● Some records:

· · ·

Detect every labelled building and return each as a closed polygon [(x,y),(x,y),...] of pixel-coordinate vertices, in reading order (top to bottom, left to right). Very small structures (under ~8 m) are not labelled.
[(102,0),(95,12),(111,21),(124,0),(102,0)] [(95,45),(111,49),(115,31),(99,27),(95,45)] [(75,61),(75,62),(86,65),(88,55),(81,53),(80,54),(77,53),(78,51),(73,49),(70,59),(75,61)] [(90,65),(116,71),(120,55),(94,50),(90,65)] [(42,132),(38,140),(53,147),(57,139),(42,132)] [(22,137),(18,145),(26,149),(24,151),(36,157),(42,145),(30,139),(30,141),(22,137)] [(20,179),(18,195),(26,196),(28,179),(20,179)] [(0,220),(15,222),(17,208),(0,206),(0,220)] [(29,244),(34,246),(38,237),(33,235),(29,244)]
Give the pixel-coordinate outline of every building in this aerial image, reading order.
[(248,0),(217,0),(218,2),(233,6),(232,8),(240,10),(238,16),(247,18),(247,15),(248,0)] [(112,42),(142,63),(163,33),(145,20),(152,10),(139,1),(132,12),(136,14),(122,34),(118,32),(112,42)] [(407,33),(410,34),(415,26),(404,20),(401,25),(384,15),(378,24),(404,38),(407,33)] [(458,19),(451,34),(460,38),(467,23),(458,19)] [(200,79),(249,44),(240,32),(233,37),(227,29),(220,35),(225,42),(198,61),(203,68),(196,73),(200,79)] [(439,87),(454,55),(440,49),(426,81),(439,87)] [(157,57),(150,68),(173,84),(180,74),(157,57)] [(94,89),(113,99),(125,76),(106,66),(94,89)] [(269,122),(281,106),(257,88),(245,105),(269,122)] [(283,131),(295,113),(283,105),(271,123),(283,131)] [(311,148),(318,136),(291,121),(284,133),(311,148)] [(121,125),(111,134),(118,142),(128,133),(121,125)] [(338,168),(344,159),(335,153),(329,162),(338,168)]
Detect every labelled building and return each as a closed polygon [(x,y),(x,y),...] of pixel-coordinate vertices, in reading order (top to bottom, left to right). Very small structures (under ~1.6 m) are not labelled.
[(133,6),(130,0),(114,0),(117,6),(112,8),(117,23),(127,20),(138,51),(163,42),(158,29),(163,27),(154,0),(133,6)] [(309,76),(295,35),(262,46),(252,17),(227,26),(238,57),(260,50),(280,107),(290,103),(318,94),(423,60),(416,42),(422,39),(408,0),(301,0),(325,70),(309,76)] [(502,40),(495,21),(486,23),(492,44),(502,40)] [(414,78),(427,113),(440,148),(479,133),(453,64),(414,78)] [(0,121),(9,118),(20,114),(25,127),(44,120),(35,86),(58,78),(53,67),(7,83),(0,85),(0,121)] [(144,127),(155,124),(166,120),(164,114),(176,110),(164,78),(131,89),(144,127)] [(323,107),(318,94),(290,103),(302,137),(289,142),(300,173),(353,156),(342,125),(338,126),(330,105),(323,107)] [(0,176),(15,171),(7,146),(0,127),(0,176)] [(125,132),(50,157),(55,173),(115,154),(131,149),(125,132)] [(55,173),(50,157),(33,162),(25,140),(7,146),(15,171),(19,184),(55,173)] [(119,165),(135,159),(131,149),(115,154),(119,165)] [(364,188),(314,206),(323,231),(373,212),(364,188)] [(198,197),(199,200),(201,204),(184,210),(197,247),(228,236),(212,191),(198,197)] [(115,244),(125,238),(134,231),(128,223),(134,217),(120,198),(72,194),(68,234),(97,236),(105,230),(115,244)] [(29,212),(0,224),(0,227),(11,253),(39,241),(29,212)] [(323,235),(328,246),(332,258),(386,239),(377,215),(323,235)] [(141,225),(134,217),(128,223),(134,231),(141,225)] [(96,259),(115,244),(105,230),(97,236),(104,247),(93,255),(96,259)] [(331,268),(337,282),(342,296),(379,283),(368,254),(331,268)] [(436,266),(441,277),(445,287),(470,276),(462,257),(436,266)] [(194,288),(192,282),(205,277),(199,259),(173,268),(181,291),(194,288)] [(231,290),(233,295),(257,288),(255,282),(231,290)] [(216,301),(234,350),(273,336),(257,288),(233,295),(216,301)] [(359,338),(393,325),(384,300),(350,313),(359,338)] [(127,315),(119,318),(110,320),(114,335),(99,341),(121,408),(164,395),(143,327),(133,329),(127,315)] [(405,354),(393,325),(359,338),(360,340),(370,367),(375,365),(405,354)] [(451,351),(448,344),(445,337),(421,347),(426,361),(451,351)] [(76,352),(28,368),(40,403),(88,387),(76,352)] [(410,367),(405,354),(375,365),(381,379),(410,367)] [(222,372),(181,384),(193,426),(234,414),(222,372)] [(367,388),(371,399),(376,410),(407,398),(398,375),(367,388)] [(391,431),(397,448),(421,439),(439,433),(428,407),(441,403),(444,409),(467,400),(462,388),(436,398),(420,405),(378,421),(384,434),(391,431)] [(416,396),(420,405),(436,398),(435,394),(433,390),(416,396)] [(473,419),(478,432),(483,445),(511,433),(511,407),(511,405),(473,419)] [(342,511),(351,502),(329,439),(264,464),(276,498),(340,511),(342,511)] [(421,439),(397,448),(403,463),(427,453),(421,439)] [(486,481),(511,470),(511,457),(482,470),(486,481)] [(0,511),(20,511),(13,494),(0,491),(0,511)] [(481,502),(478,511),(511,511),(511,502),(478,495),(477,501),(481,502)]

· · ·

How many lines of the listing above contain the word "each"? Give only the number.

● Exercise solution:
2